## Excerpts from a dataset
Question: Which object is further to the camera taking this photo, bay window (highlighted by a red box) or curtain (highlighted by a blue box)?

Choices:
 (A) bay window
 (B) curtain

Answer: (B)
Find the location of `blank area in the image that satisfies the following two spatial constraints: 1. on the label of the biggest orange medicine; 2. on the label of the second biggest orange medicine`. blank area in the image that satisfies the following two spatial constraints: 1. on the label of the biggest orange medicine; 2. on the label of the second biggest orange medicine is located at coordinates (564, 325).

...

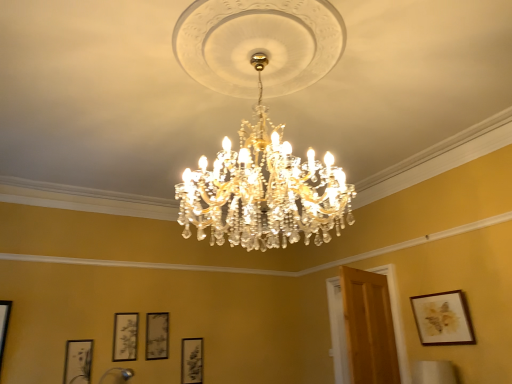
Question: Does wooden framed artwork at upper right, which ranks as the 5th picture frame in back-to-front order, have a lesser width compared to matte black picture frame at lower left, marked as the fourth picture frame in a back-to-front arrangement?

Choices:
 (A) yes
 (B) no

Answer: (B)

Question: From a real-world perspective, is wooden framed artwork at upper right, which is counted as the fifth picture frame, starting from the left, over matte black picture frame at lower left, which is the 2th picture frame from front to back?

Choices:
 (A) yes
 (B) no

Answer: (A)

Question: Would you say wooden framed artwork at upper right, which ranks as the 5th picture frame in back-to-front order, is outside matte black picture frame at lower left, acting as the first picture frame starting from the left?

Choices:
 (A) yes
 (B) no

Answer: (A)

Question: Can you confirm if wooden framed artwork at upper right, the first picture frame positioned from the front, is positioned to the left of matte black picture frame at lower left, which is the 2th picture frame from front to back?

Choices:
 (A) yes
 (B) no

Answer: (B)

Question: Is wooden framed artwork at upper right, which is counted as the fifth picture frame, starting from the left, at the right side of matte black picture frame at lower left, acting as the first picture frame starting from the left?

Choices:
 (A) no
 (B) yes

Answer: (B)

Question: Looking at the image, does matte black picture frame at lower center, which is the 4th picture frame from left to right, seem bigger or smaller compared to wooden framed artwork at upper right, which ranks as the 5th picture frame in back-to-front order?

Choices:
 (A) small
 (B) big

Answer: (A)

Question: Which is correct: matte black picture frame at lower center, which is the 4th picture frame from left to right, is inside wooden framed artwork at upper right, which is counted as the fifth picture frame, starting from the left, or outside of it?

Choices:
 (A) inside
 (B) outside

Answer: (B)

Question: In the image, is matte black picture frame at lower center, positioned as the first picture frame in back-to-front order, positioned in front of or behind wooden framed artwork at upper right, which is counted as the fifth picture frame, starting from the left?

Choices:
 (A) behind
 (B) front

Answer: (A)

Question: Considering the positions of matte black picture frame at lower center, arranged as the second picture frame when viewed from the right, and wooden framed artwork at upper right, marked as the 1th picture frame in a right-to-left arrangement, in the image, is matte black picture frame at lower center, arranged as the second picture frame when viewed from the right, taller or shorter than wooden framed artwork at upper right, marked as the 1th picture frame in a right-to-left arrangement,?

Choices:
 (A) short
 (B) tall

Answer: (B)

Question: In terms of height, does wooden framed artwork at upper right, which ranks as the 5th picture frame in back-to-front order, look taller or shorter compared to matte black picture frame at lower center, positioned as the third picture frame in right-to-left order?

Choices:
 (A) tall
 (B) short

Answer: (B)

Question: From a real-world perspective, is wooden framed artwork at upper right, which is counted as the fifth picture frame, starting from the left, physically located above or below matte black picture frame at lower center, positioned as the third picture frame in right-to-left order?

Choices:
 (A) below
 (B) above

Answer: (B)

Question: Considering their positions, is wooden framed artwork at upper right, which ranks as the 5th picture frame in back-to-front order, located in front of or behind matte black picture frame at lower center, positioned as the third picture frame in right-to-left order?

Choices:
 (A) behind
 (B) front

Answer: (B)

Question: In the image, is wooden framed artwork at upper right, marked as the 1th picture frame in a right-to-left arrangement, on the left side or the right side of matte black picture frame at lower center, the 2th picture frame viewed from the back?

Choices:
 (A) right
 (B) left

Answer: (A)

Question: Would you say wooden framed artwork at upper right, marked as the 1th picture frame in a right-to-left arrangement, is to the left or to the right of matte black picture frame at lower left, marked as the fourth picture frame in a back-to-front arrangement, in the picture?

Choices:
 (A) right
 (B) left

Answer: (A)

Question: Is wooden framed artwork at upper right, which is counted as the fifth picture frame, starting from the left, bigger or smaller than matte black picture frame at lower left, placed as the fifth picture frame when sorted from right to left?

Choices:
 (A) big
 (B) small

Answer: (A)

## AIM OF THE TASK
Could you copy out the lines beginning with the one containing "Question: Which object" and ending with the one containing "(B) curtain", substituting "window seat" for "bay window" and changing nothing else?

## RESPONSE FOR THIS EXERCISE
Question: Which object is further to the camera taking this photo, window seat (highlighted by a red box) or curtain (highlighted by a blue box)?

Choices:
 (A) window seat
 (B) curtain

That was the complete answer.